TO DO => Your answer should be every line of the entries that has the string "marrón" in it.

★ ★ ★ ★

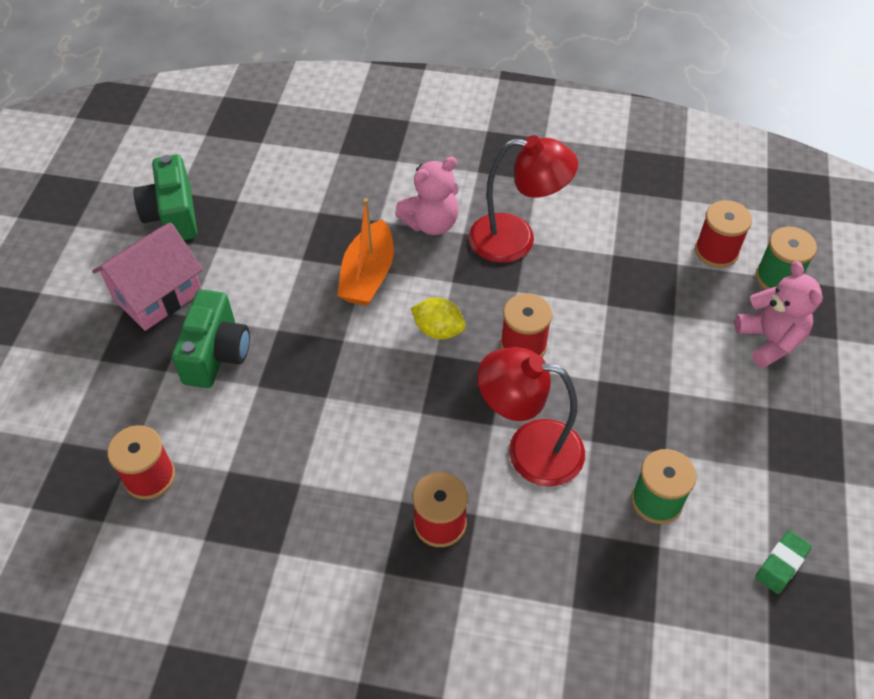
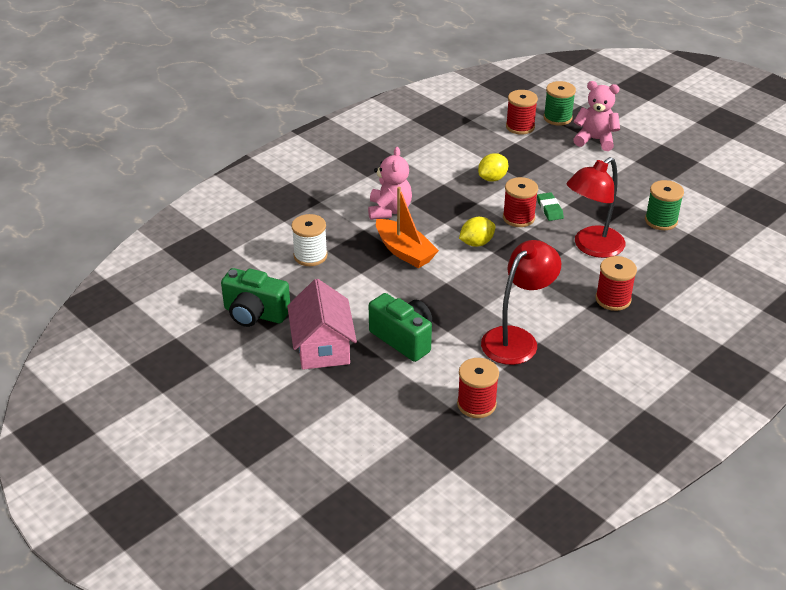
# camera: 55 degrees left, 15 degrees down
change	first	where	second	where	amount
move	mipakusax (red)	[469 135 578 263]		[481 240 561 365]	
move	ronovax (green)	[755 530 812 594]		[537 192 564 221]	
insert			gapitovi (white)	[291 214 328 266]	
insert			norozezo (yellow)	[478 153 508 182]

★ ★ ★ ★

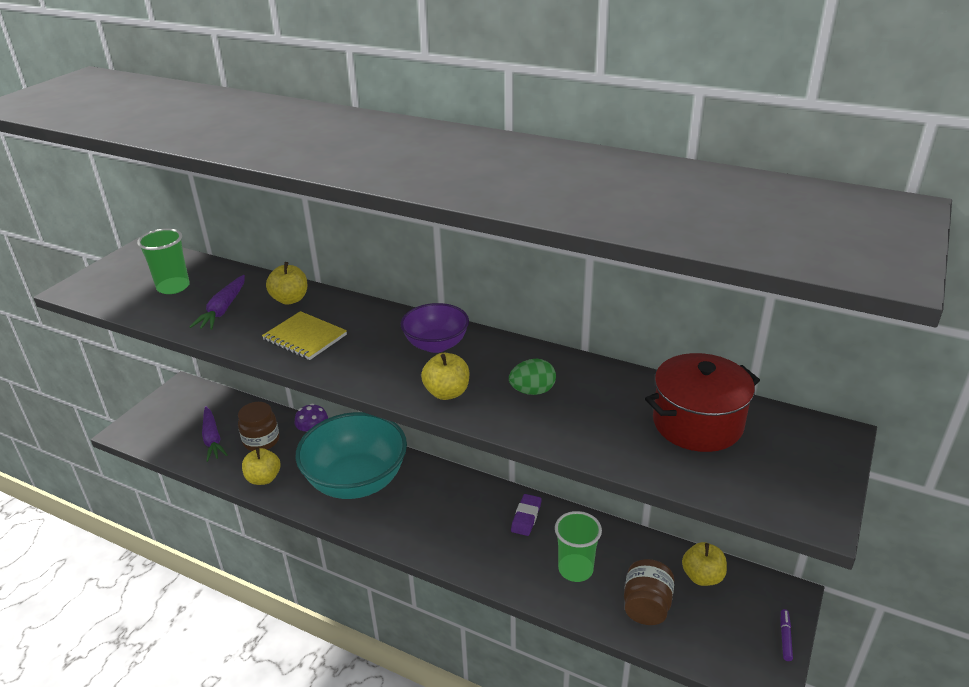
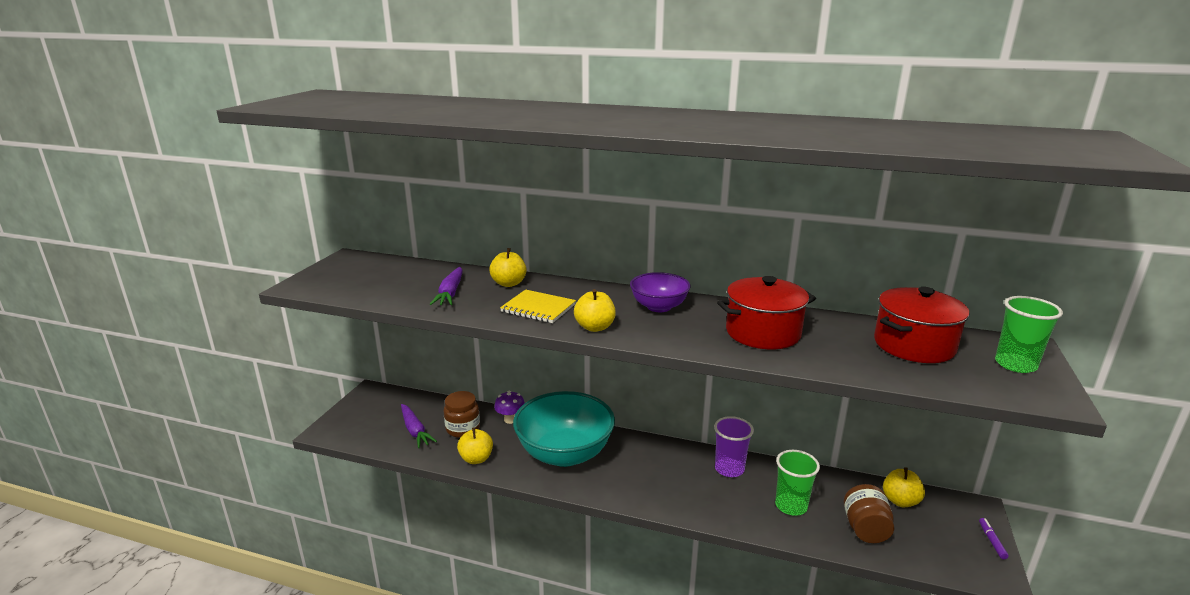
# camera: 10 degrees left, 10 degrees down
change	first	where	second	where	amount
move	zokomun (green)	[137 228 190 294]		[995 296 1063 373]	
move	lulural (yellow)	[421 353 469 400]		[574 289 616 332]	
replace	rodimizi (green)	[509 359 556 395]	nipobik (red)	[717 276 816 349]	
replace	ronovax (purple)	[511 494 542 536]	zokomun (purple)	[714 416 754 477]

★ ★ ★ ★

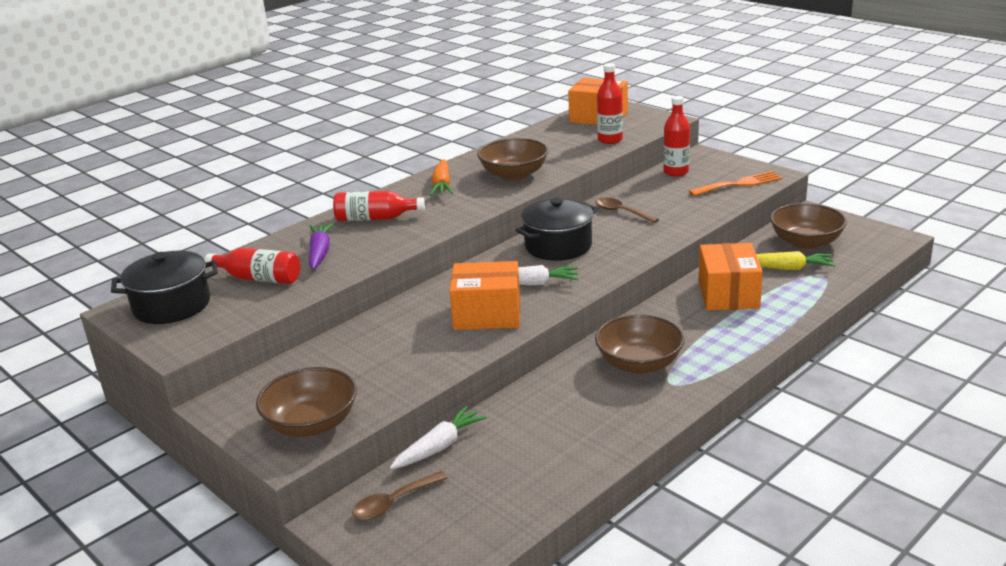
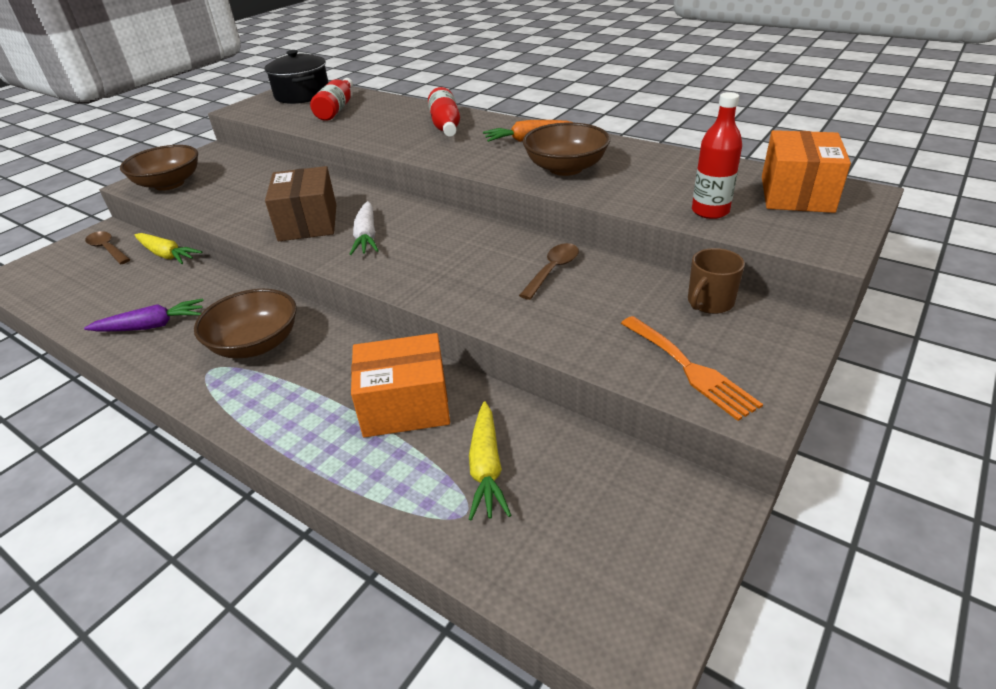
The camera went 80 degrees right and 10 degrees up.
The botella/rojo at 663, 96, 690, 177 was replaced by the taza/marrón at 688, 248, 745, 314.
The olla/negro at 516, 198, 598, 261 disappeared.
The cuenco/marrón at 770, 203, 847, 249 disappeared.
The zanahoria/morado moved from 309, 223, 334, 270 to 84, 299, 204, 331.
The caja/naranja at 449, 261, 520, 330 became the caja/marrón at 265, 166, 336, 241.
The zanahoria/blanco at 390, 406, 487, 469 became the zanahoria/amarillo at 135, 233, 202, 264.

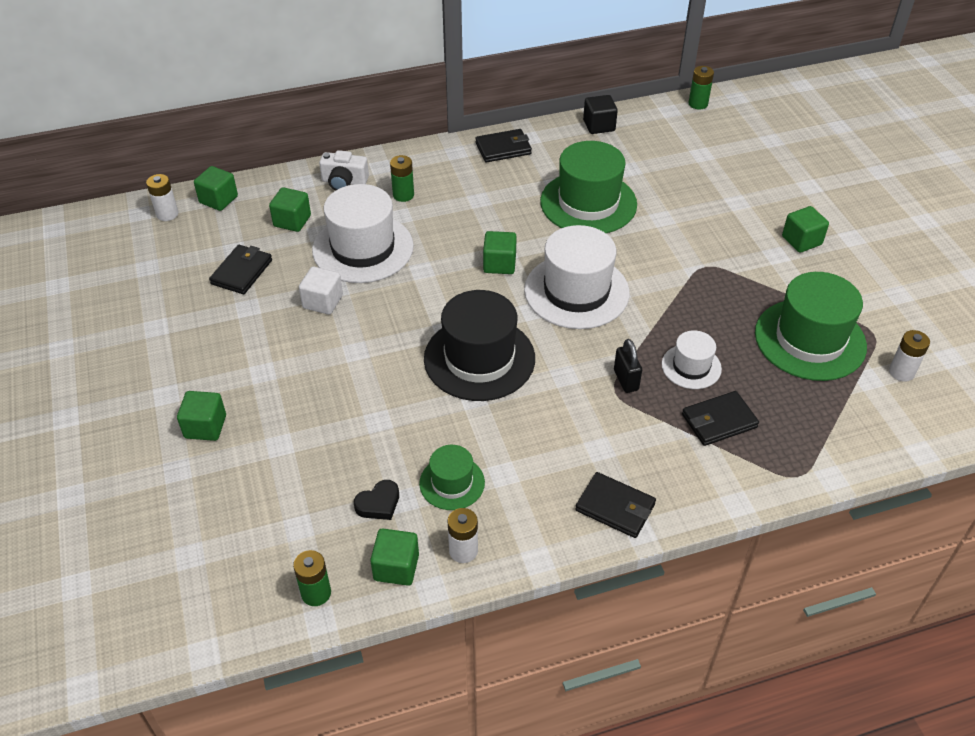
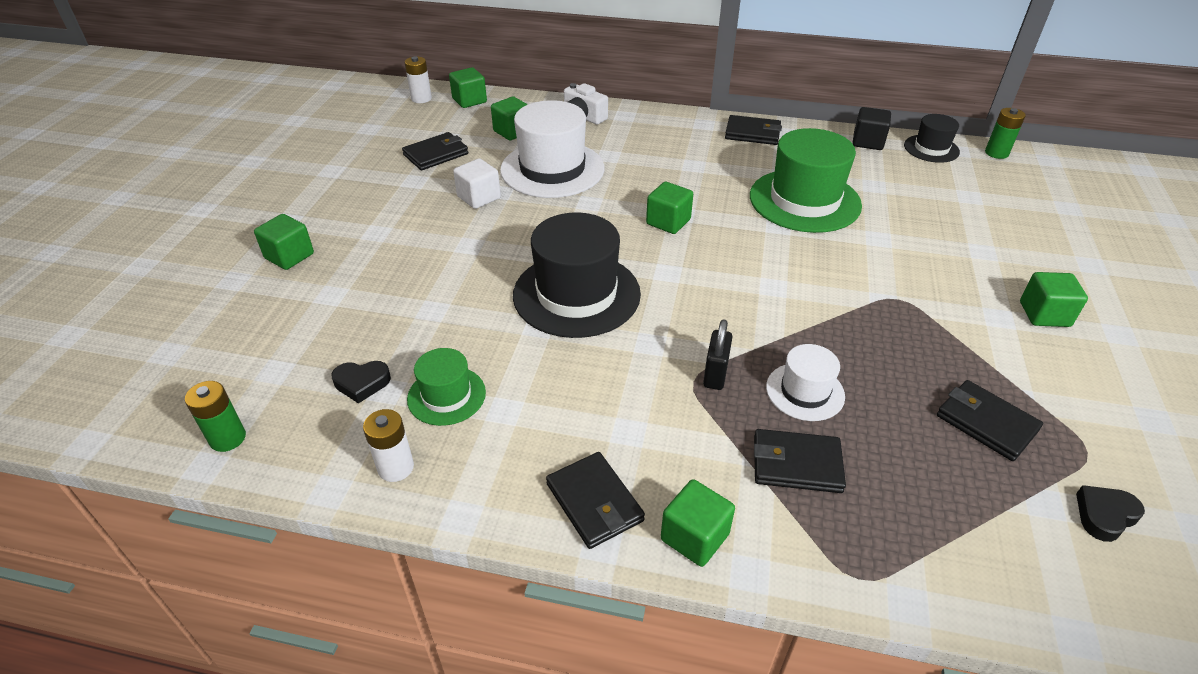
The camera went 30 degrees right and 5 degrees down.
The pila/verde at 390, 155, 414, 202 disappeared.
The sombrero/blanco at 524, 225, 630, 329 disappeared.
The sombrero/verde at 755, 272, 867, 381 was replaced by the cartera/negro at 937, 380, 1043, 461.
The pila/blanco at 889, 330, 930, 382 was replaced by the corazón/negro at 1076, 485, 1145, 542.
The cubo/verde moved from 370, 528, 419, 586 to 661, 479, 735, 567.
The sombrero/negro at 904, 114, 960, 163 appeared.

★ ★ ★ ★

FINISHED EXERCISE =>
The botella/rojo at 663, 96, 690, 177 was replaced by the taza/marrón at 688, 248, 745, 314.
The cuenco/marrón at 770, 203, 847, 249 disappeared.
The caja/naranja at 449, 261, 520, 330 became the caja/marrón at 265, 166, 336, 241.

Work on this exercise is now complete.